INSTRUCTIONS TO FOLLOW —
Look through the lines below for the word "none", and copy every line that has it.

GIVEN DATA —
☆ ☆ ☆ ☆ ☆ ☆ ☆

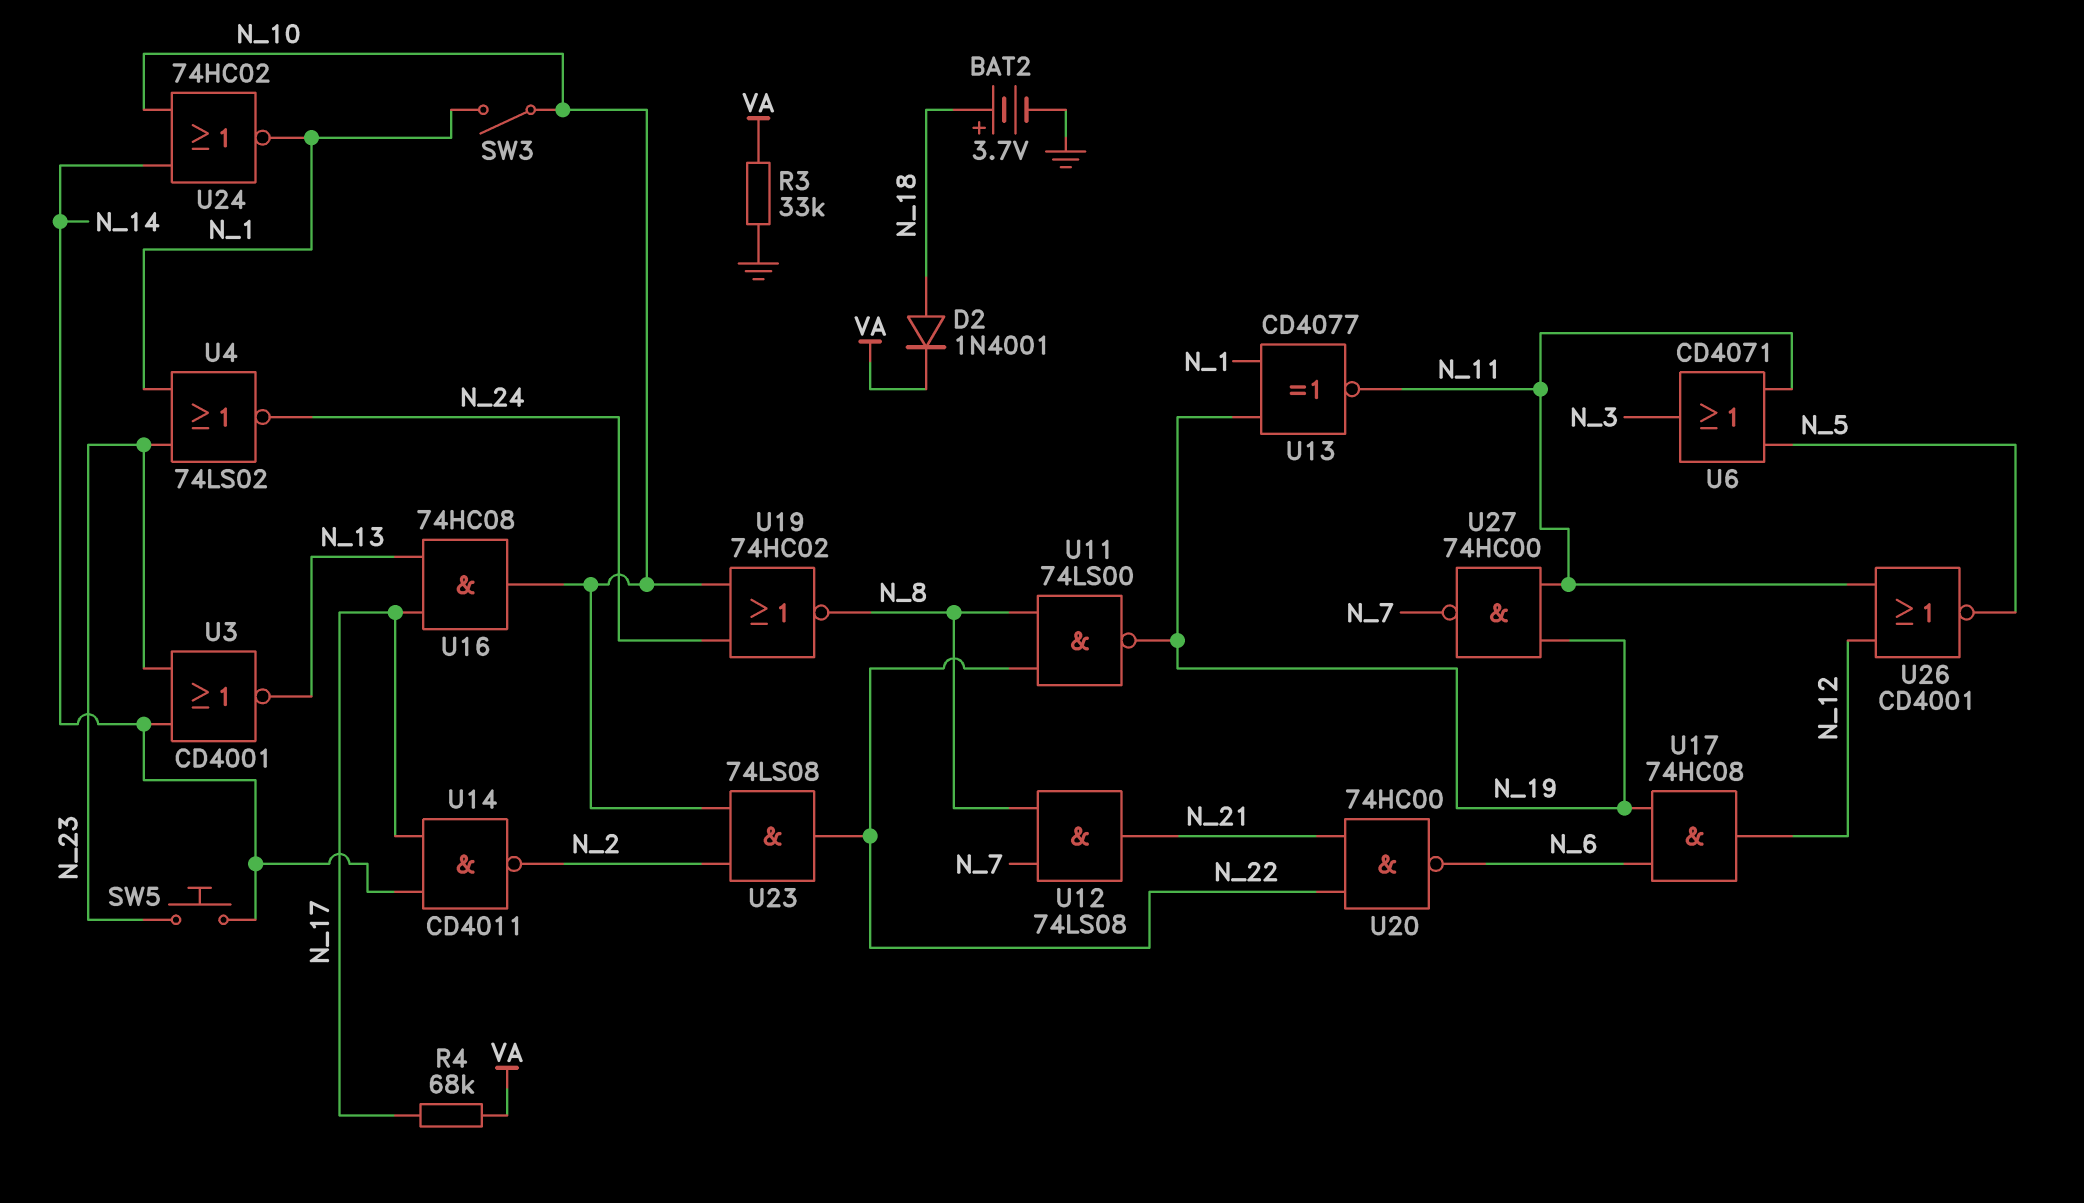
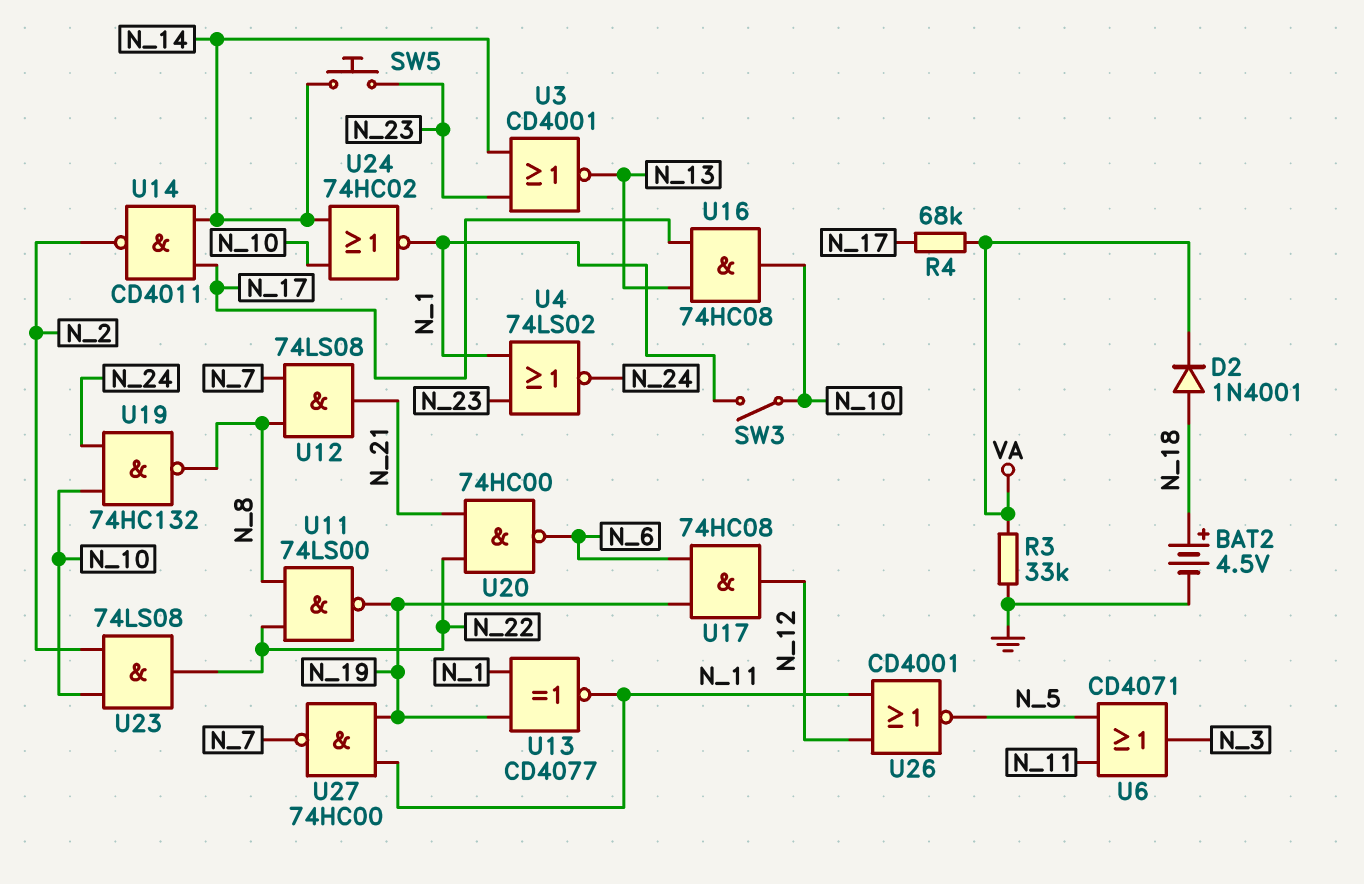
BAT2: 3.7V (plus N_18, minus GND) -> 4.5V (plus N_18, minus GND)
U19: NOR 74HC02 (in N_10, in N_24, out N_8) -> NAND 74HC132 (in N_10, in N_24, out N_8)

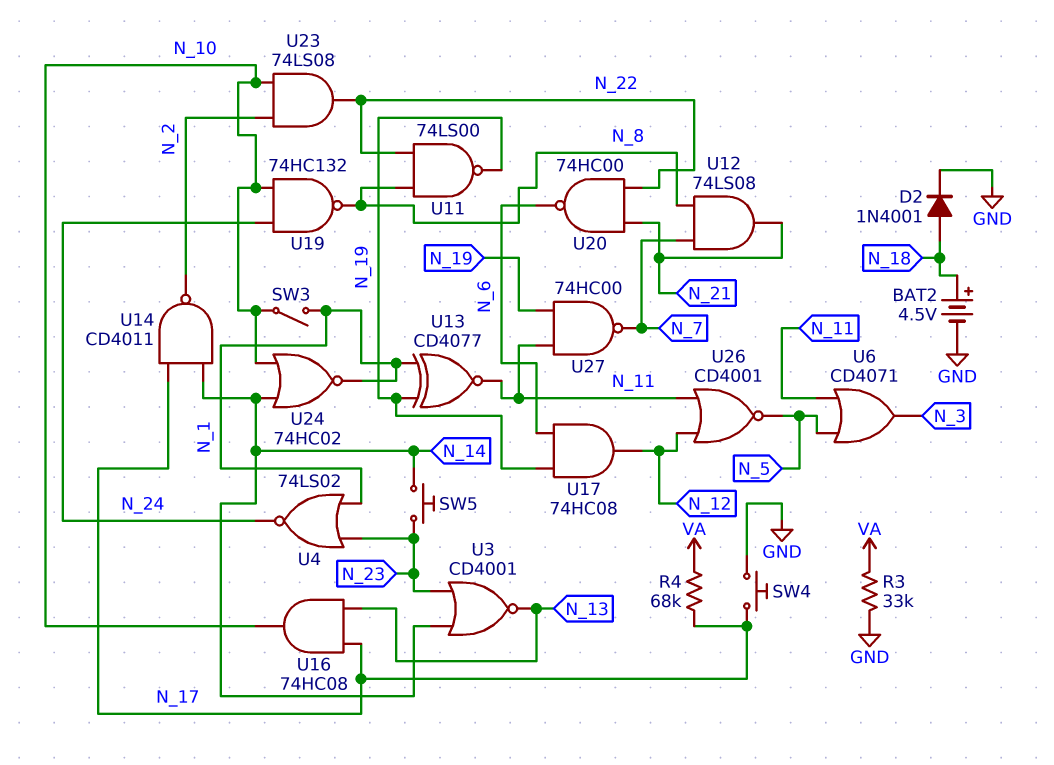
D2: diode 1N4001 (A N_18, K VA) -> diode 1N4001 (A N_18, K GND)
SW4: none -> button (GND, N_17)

☆ ☆ ☆ ☆ ☆ ☆ ☆

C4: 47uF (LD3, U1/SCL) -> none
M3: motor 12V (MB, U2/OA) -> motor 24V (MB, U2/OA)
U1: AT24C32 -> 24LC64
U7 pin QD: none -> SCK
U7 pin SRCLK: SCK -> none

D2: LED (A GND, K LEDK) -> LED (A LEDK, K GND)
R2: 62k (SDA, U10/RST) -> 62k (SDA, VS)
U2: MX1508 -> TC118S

☆ ☆ ☆ ☆ ☆ ☆ ☆

WRITTEN RESPONSE —
SW4: none -> button (GND, N_17)
C4: 47uF (LD3, U1/SCL) -> none
U7 pin QD: none -> SCK
U7 pin SRCLK: SCK -> none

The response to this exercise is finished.